[Opening Recorded data section]

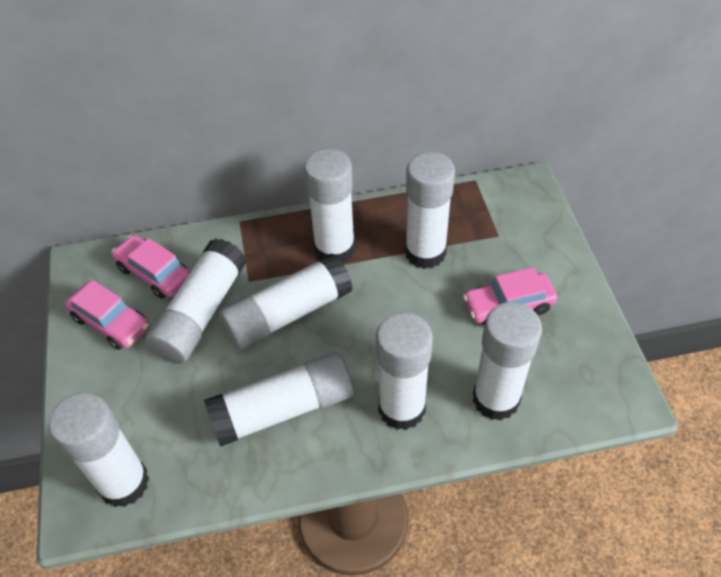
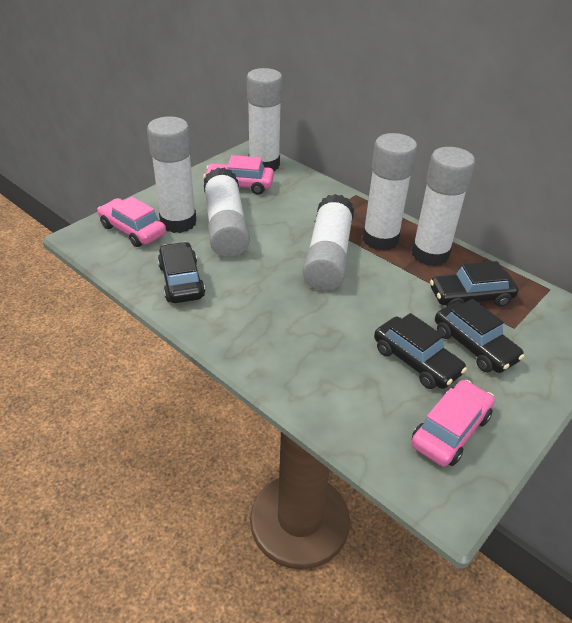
black car: 0 -> 4
white glue stick: 8 -> 6

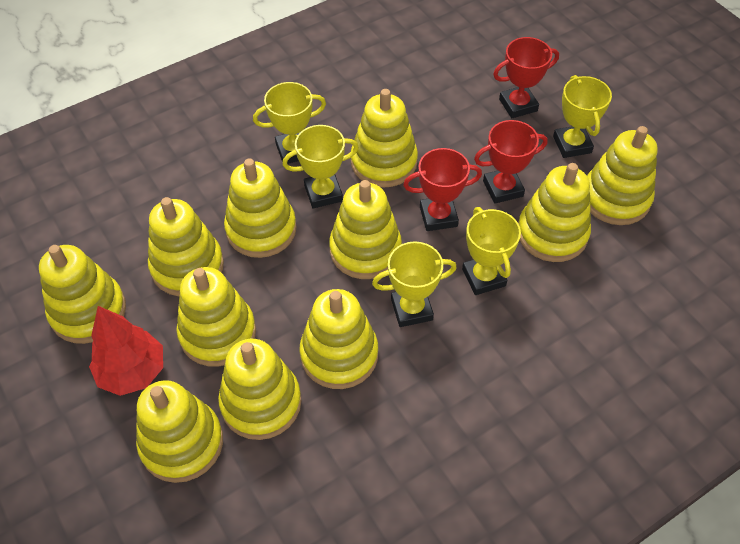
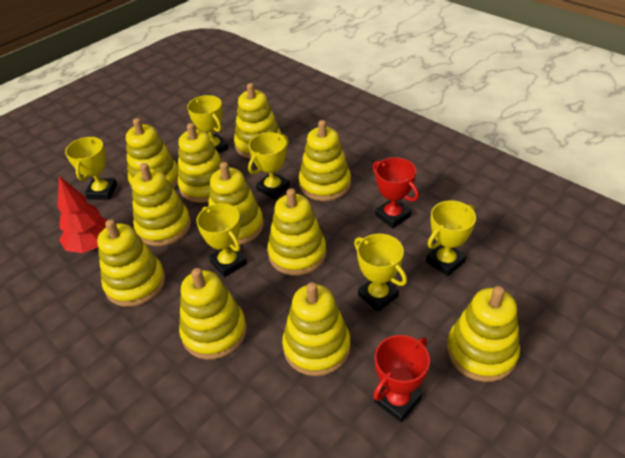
red trophy: 3 -> 2
yellow trophy: 5 -> 6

[Closing Recorded data section]

What you should do => With images omitted, output the data exactly as given.

Solution below =>
black car: 0 -> 4
white glue stick: 8 -> 6

red trophy: 3 -> 2
yellow trophy: 5 -> 6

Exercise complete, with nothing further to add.